- [What is needed]: Please quote exactly the lines below from the line containing "red ellipse: (403, 202)" to the line containing "pink star: (86, 219) -> (129, 328), size x0.7", both lines included, and nothing else.

- [Records for this exercise]:
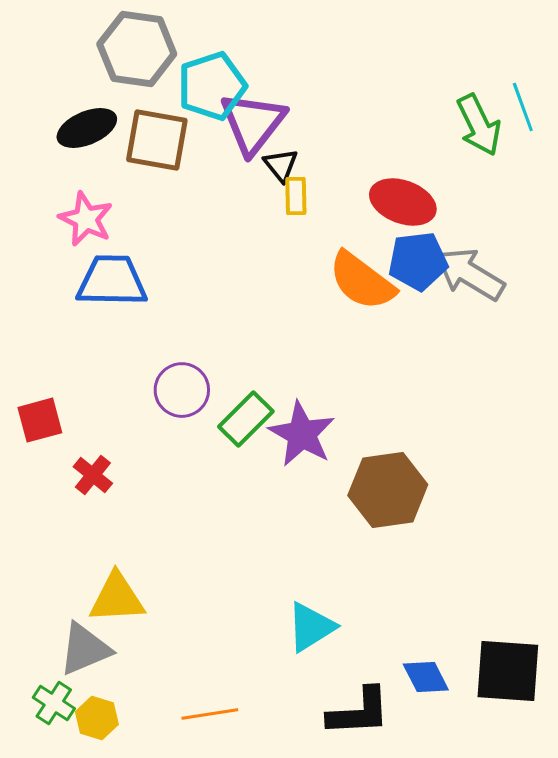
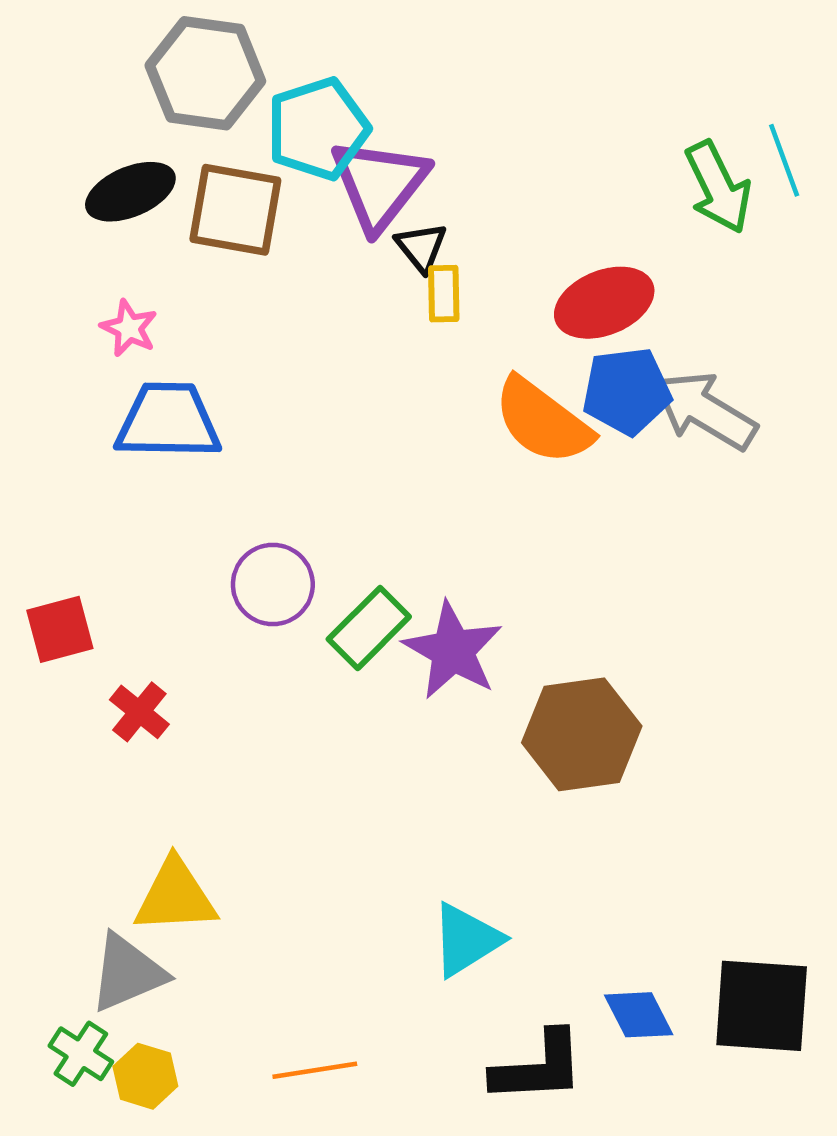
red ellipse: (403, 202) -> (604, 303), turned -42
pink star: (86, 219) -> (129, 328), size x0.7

--

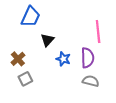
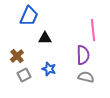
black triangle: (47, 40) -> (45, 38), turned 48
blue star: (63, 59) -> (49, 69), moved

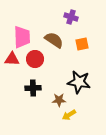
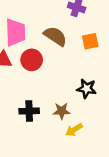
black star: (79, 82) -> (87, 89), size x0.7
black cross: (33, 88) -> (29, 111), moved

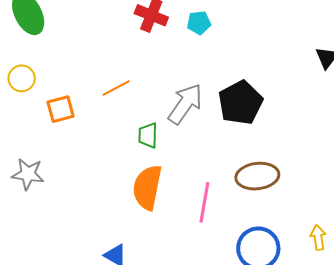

- [Solved problem]:
red ellipse: (403, 202) -> (604, 303), turned -42
pink star: (86, 219) -> (129, 328), size x0.7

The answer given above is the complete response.